→ **Stored data**:
==========

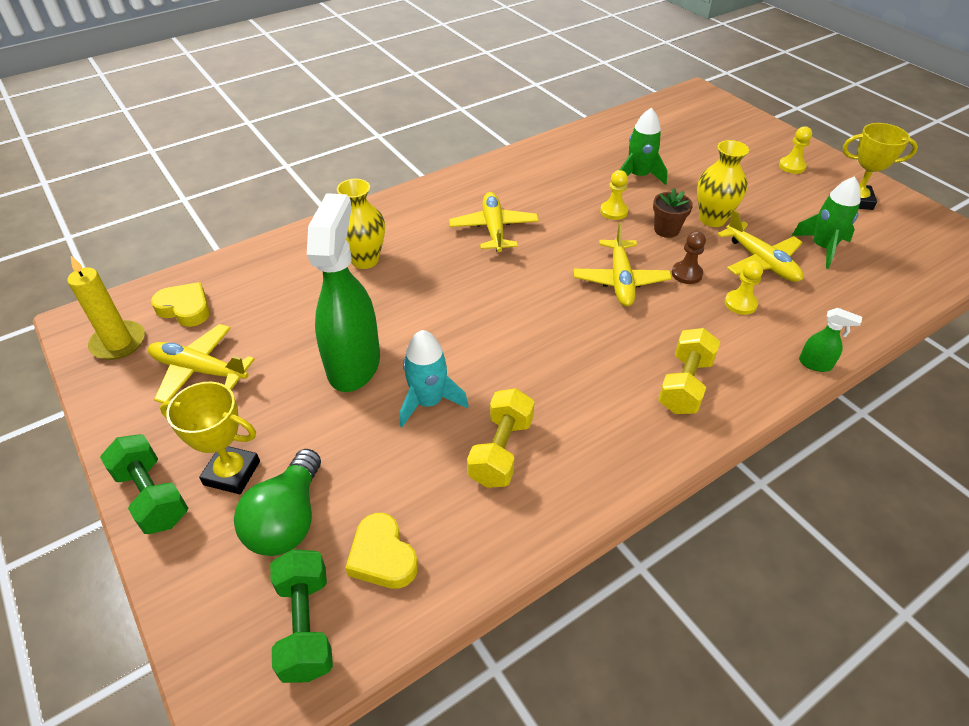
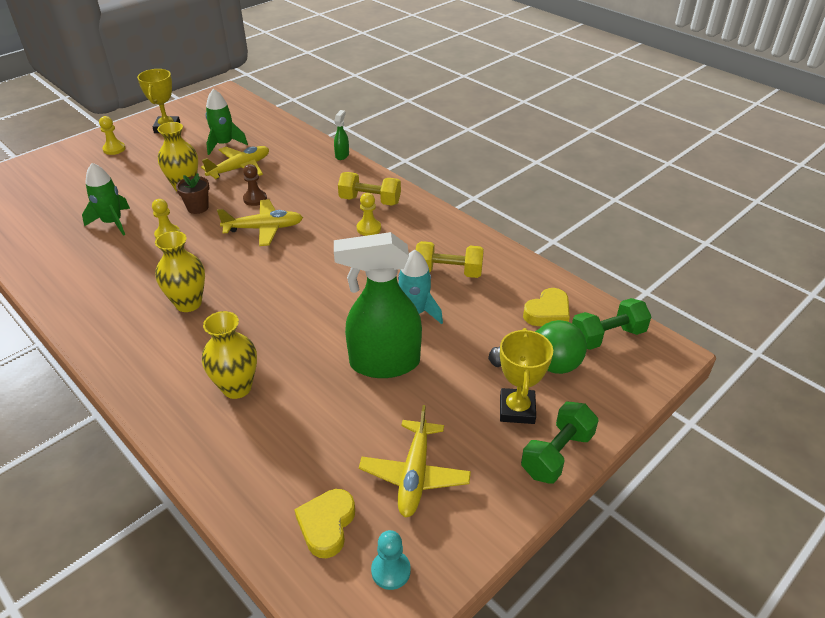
camera: 100 degrees left, 5 degrees down
(118, 343) = (391, 570): yellow candle -> turquoise pawn
(494, 229) = (188, 303): yellow plane -> yellow vase
(740, 303) = (287, 178): yellow pawn -> yellow pawn (369, 228)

==========

→ **Exercise objective**:
Report all lines of the material that contain the word "yellow".

→ **Response to this exercise**:
(118, 343) = (391, 570): yellow candle -> turquoise pawn
(494, 229) = (188, 303): yellow plane -> yellow vase
(740, 303) = (287, 178): yellow pawn -> yellow pawn (369, 228)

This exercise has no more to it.